WORK INSTRUCTION :: Below is a listing; restate from it, character for character, the lines beginning at the line holding "C3: 3300uF (plus" and ending at the line holding "U2 pin PA4: RUN -> LED", both included.

EXCERPTED DATA ::
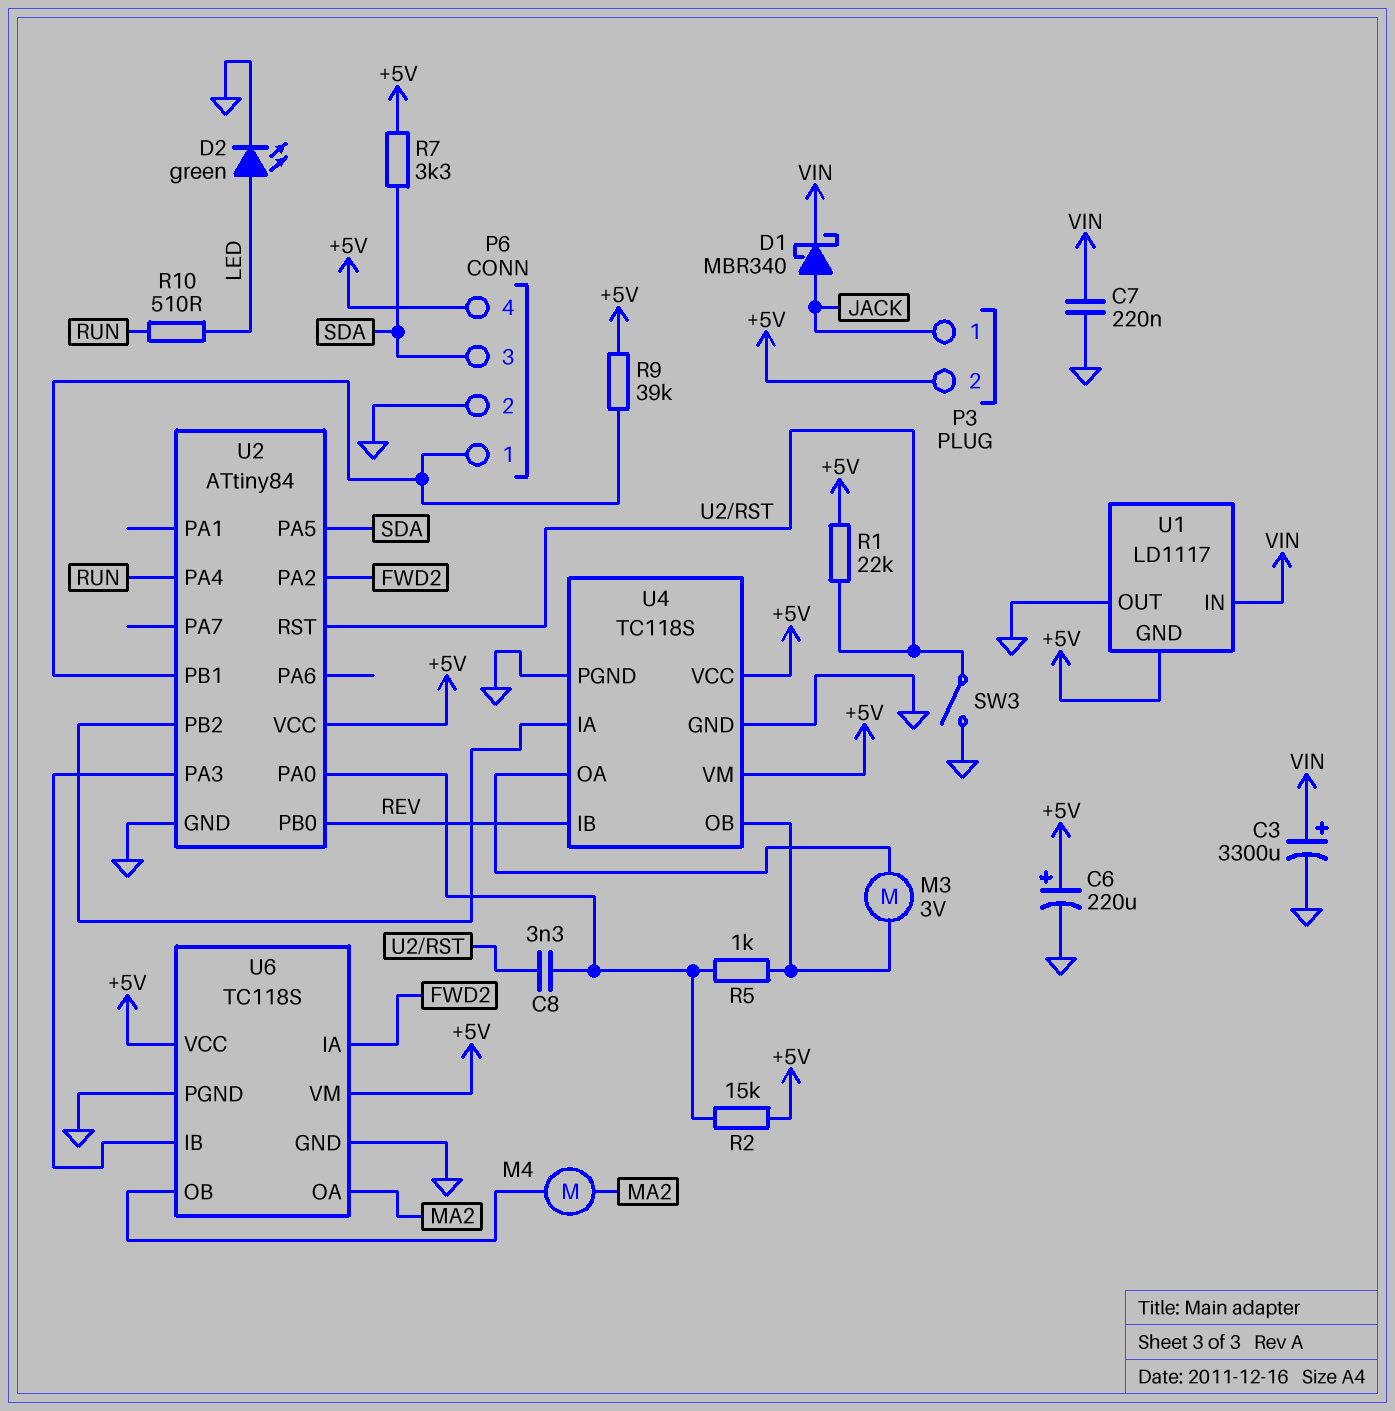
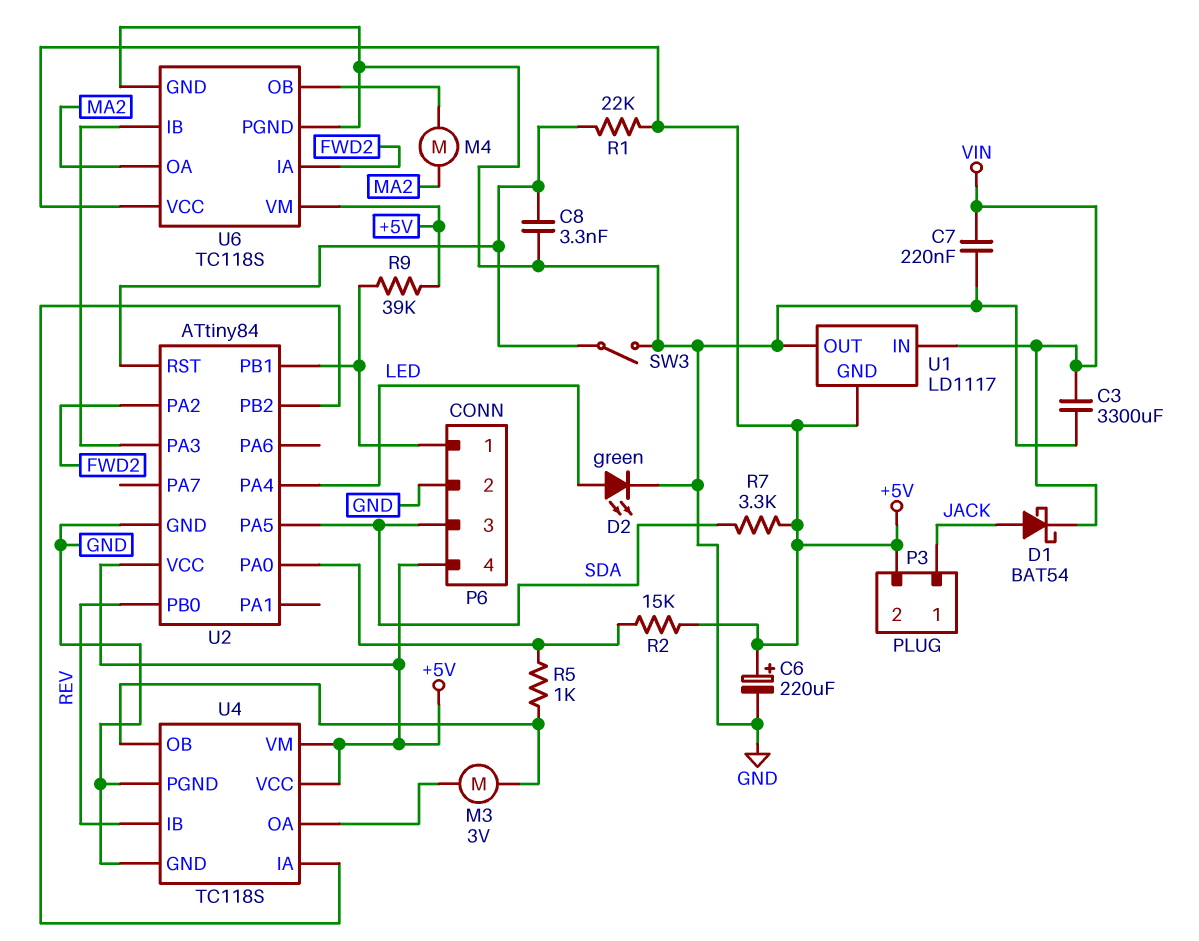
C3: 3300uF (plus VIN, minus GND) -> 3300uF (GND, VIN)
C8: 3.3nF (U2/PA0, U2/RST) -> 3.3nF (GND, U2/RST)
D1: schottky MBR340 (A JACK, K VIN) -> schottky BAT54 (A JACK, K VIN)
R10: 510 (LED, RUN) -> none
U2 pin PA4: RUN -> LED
---
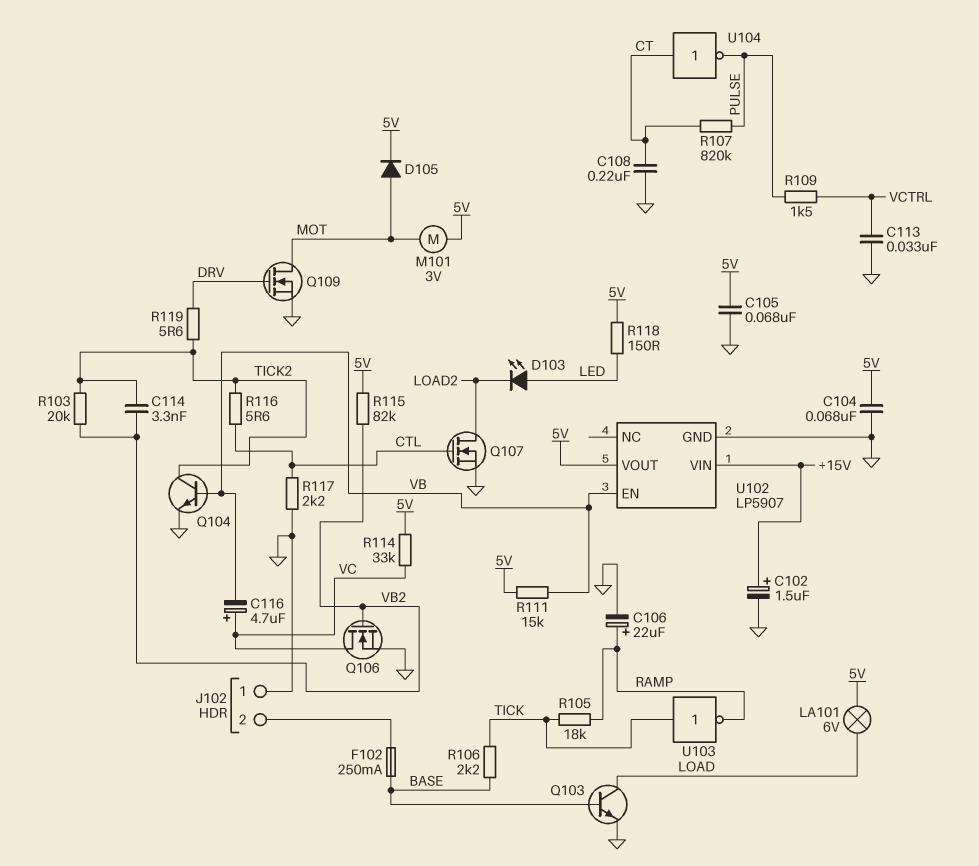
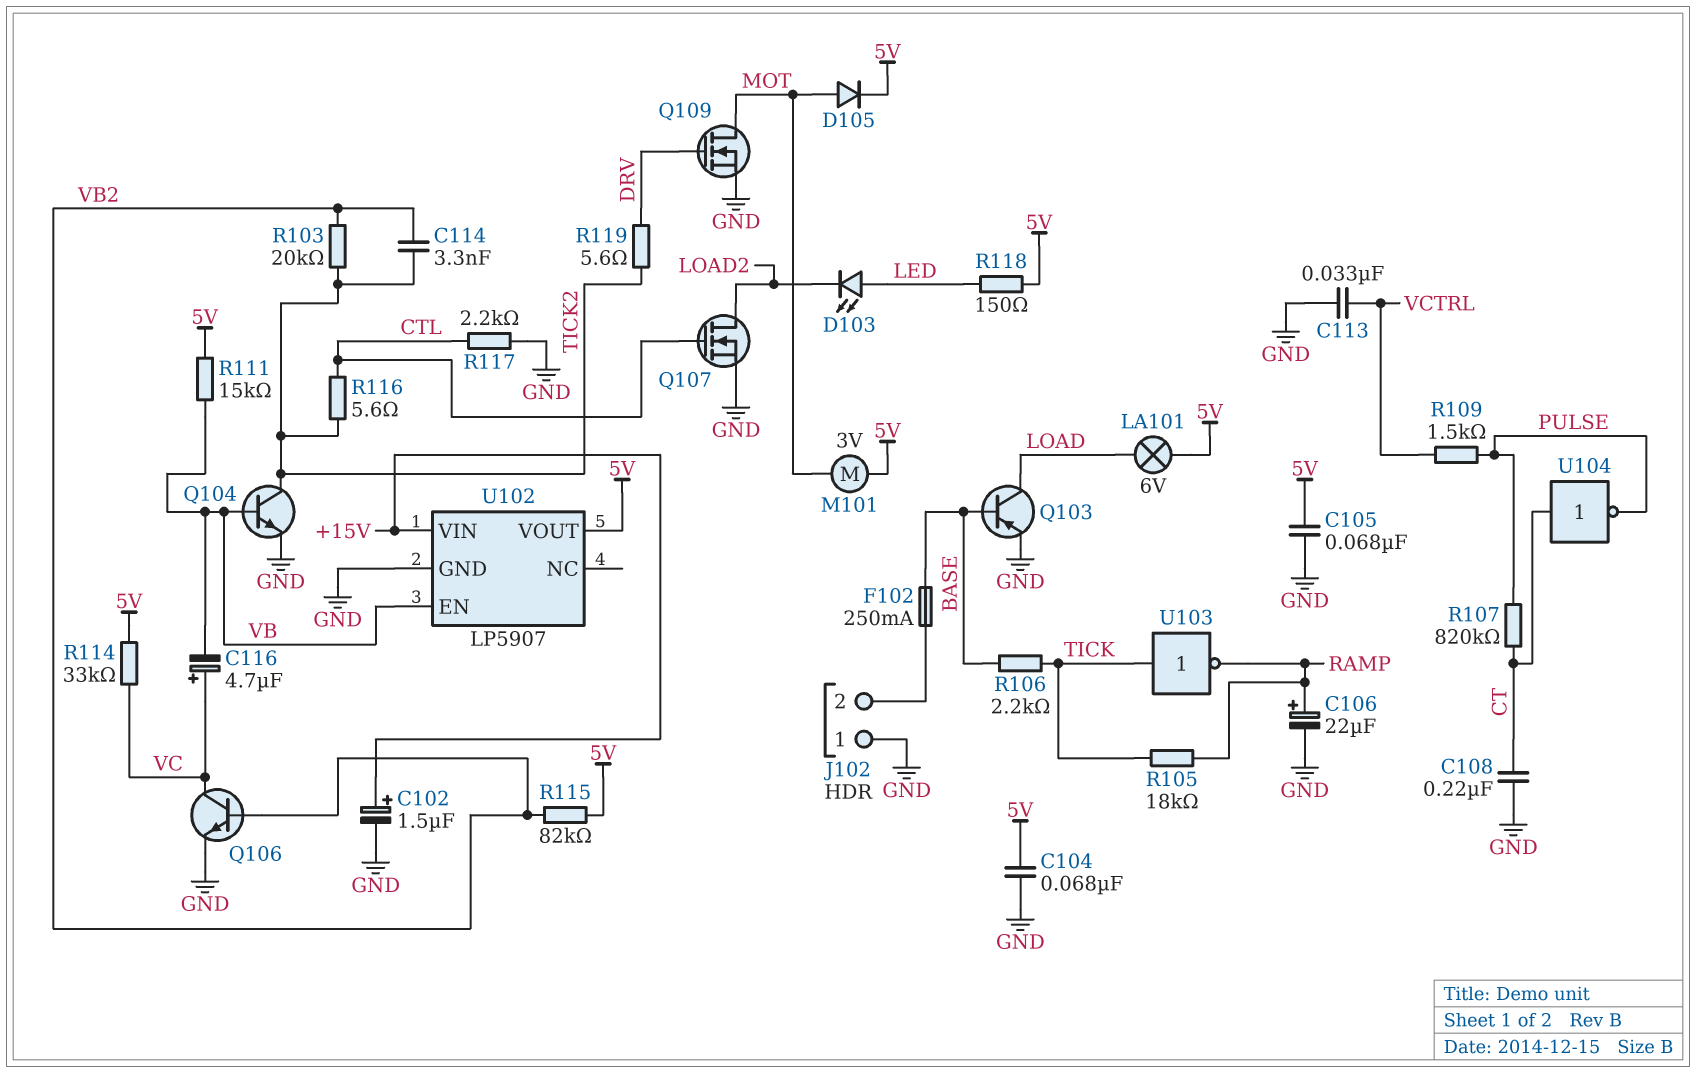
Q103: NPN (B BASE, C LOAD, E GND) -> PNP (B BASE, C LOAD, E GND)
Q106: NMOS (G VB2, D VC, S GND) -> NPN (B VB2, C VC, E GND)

RESPONSE ::
C3: 3300uF (plus VIN, minus GND) -> 3300uF (GND, VIN)
C8: 3.3nF (U2/PA0, U2/RST) -> 3.3nF (GND, U2/RST)
D1: schottky MBR340 (A JACK, K VIN) -> schottky BAT54 (A JACK, K VIN)
R10: 510 (LED, RUN) -> none
U2 pin PA4: RUN -> LED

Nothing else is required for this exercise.